Given information:
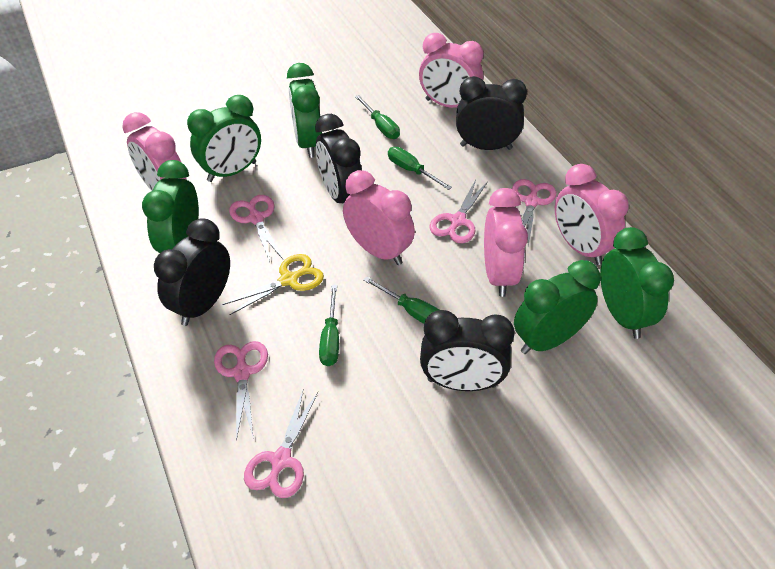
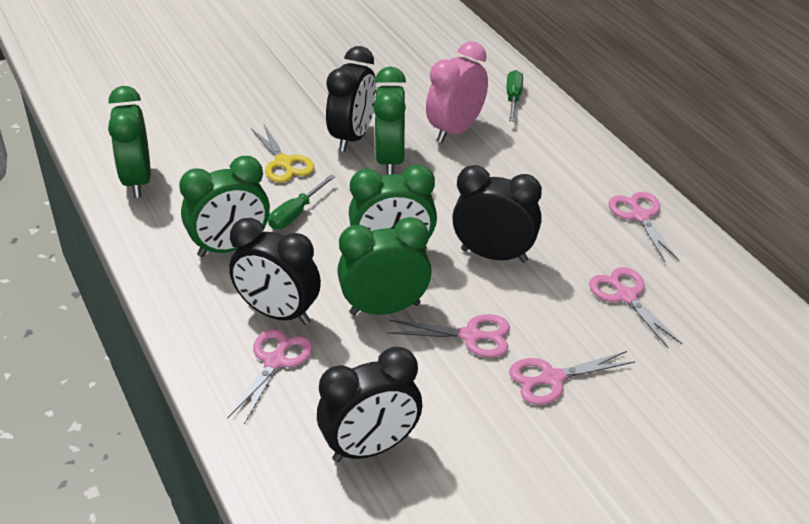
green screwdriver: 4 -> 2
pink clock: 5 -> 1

==

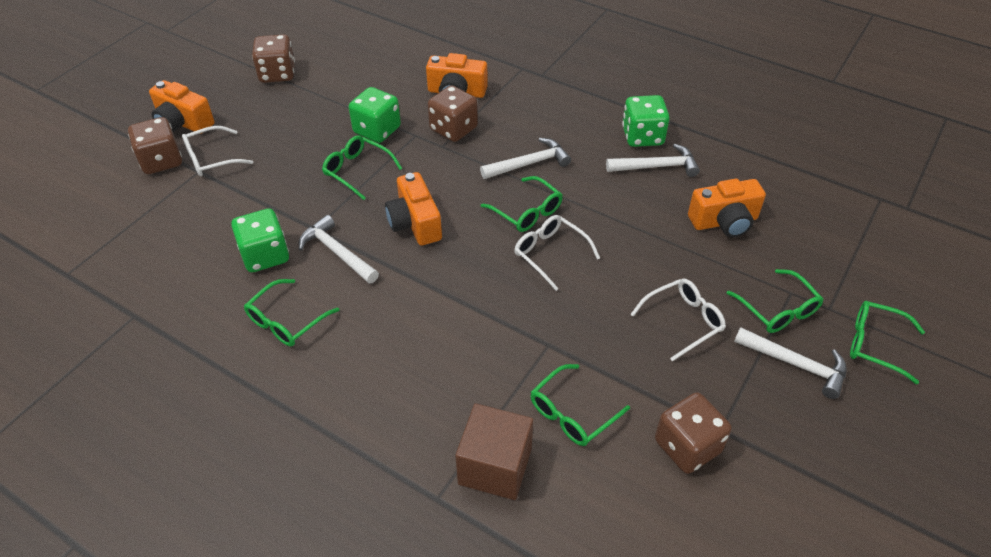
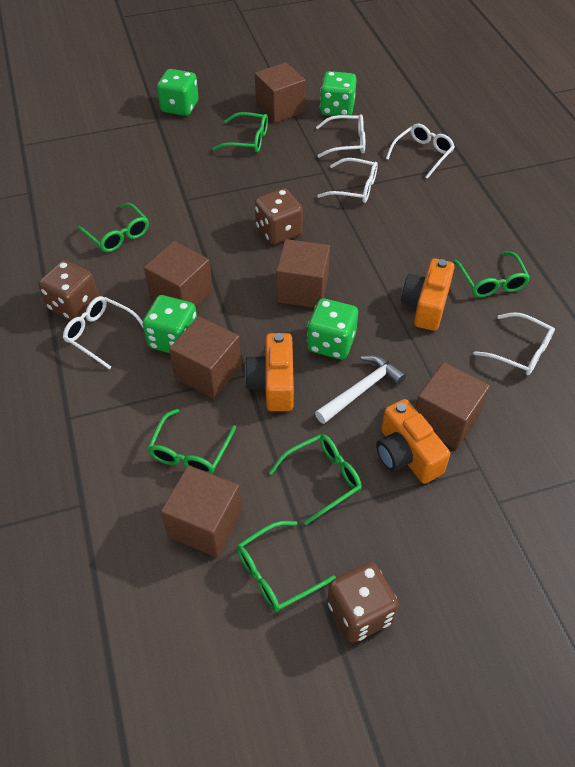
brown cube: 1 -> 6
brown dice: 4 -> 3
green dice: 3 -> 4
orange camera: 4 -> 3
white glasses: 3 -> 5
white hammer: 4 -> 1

Required work:
Starting at the line above that contains "brown dice: 4 -> 3", repeat each line exactly up to and including the line that contains "white hammer: 4 -> 1", and stop there.

Task answer:
brown dice: 4 -> 3
green dice: 3 -> 4
orange camera: 4 -> 3
white glasses: 3 -> 5
white hammer: 4 -> 1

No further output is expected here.